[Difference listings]
··········
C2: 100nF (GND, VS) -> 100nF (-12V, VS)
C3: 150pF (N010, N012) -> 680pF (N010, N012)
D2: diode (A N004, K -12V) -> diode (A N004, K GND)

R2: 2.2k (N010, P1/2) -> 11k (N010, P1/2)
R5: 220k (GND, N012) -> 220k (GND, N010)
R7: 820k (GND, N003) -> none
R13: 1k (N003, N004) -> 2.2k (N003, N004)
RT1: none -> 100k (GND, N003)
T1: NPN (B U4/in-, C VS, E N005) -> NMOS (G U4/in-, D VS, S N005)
··········
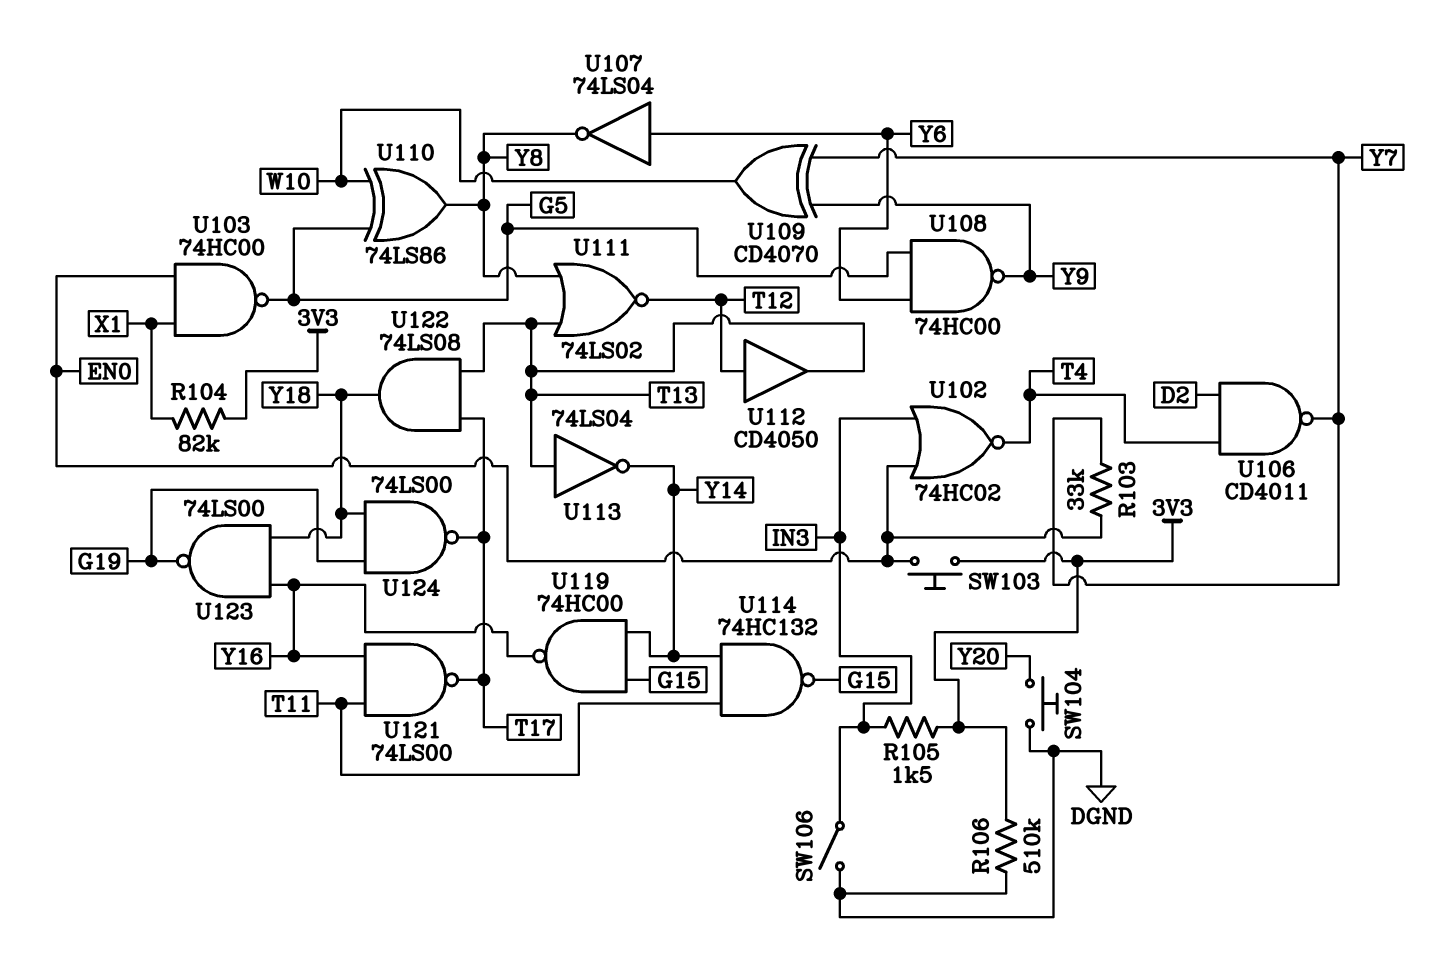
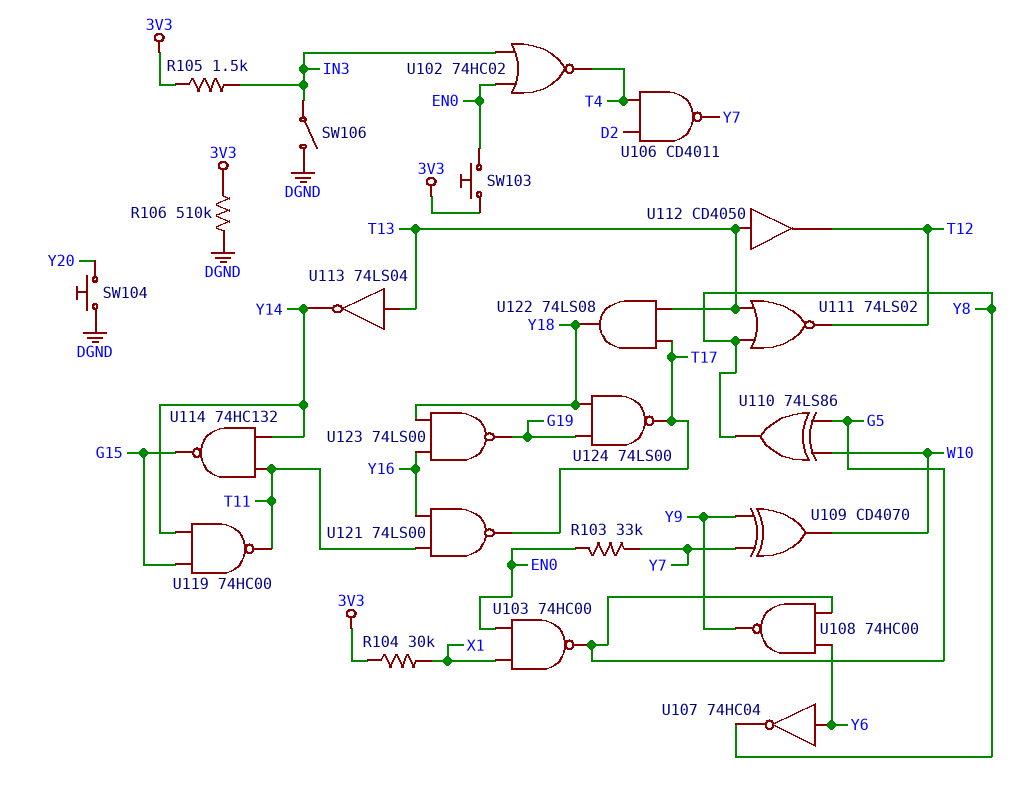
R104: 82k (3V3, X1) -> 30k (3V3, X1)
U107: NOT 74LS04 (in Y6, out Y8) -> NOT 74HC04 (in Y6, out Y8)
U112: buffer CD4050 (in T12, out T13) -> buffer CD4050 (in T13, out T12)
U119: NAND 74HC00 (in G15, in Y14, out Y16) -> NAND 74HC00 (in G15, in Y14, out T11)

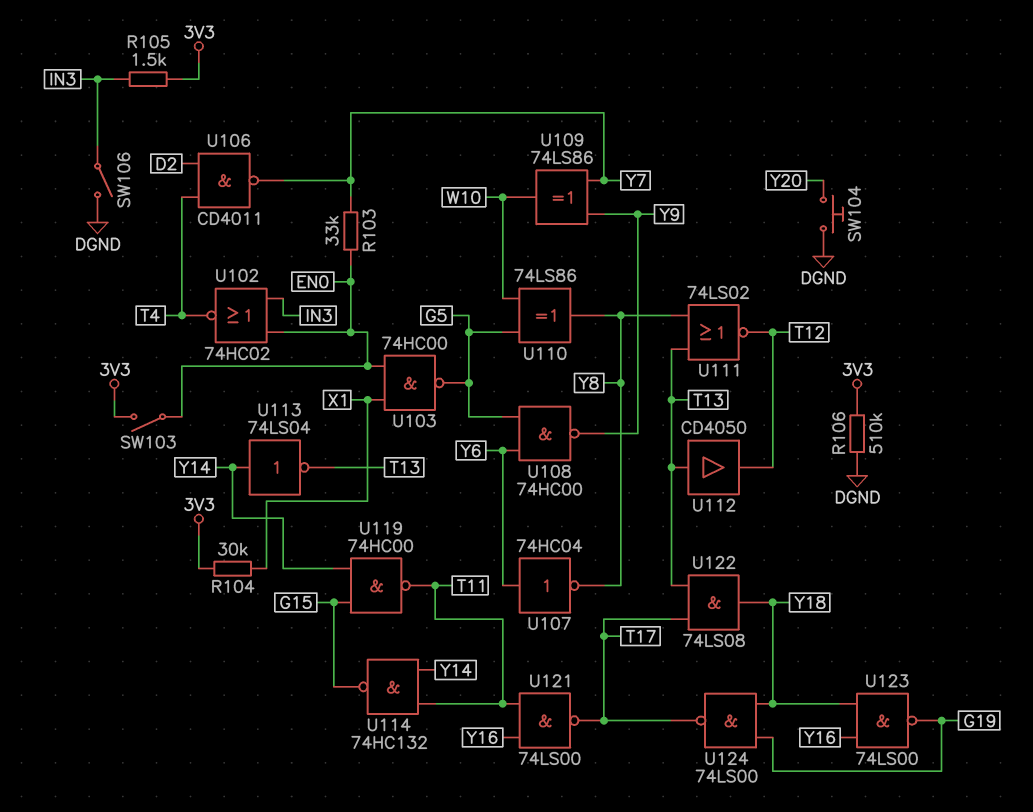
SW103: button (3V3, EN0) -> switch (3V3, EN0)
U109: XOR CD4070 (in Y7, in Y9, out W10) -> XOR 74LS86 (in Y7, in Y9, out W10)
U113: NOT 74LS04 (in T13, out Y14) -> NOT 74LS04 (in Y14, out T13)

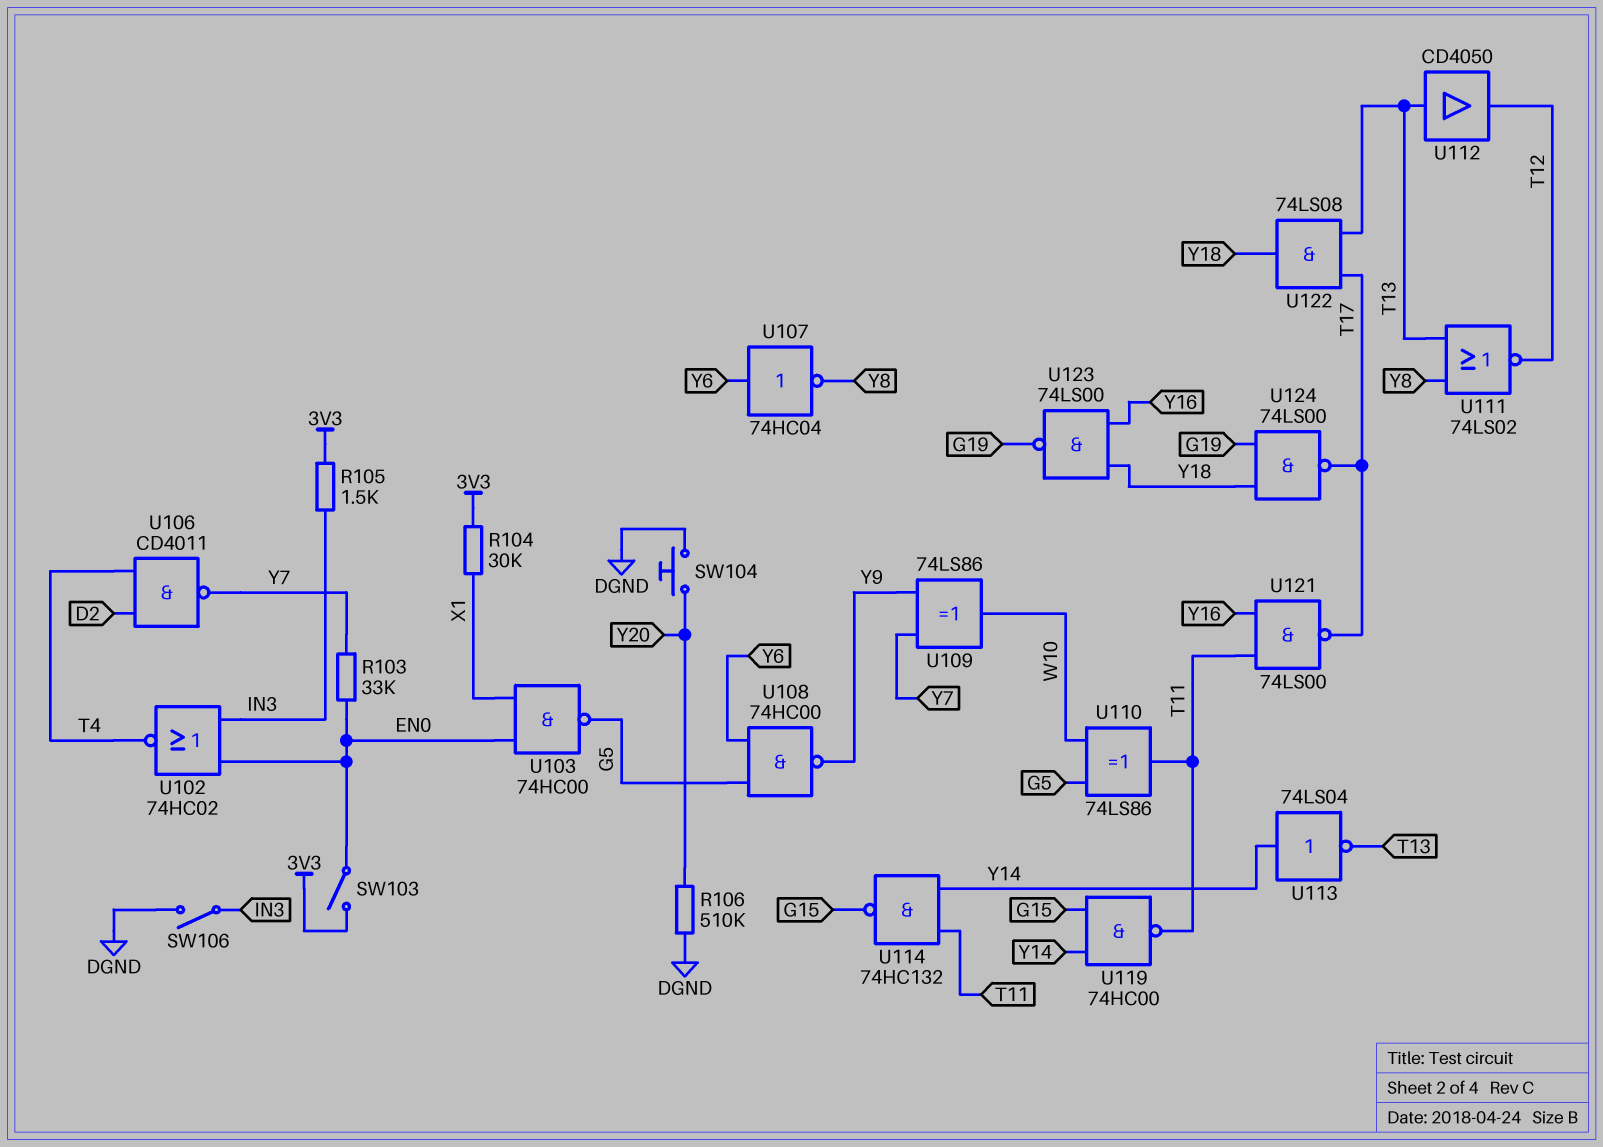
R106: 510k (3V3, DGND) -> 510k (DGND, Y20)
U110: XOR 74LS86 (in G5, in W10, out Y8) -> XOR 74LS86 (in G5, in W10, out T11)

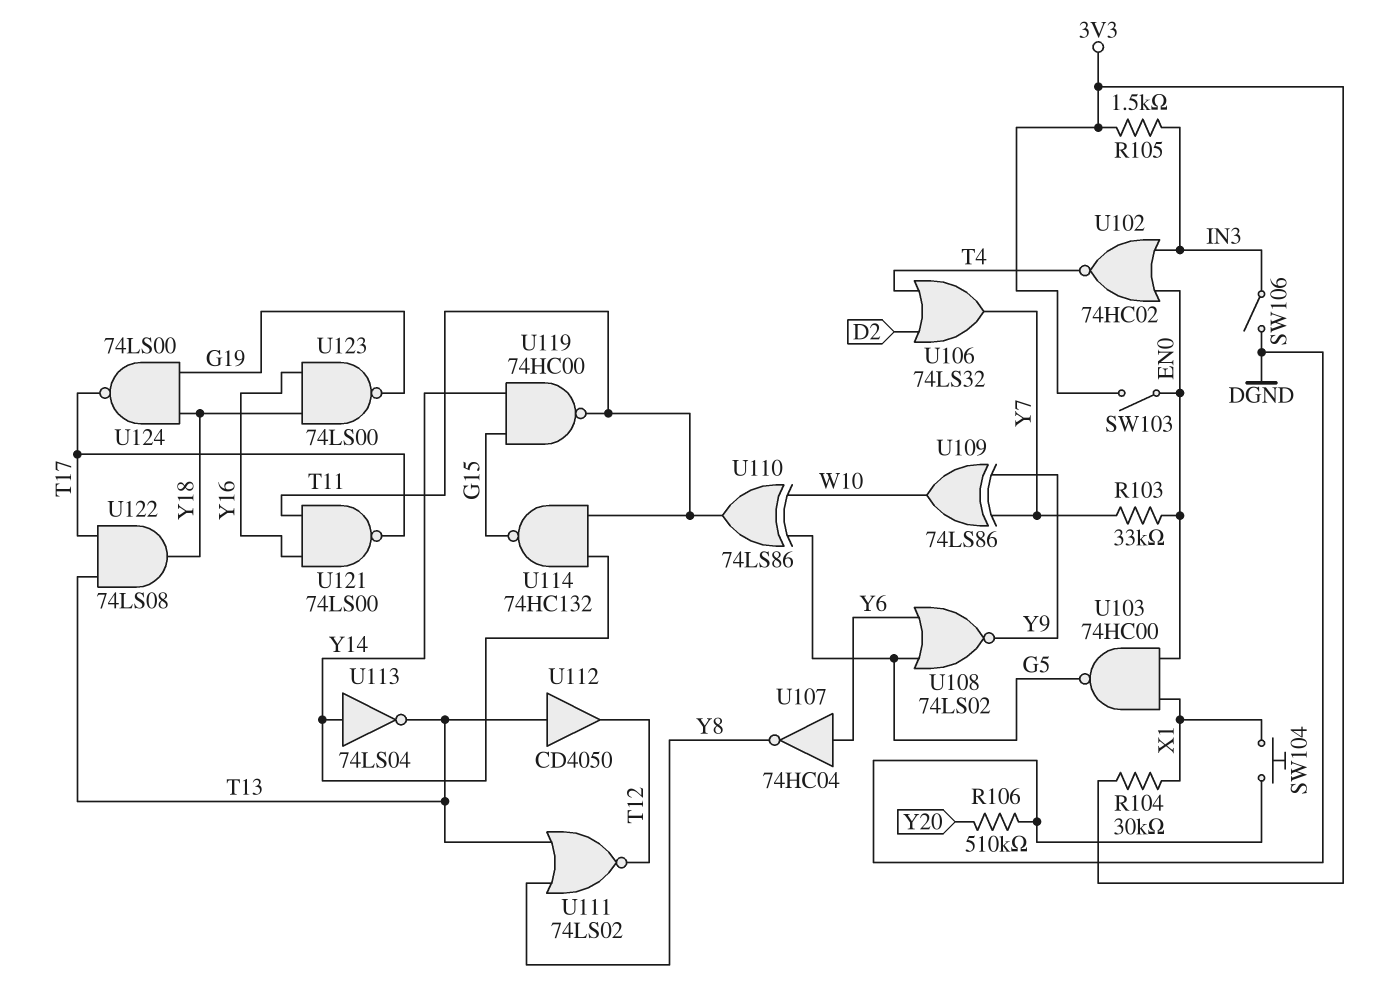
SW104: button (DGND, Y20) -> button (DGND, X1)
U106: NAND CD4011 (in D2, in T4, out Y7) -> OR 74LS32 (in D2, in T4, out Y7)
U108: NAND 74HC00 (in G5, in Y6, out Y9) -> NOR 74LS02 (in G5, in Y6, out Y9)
··········
● **Your goal**
In which lines of the records does the word "NAND" appear? Copy each of them.

● **Result for this exercise**
U119: NAND 74HC00 (in G15, in Y14, out Y16) -> NAND 74HC00 (in G15, in Y14, out T11)
U106: NAND CD4011 (in D2, in T4, out Y7) -> OR 74LS32 (in D2, in T4, out Y7)
U108: NAND 74HC00 (in G5, in Y6, out Y9) -> NOR 74LS02 (in G5, in Y6, out Y9)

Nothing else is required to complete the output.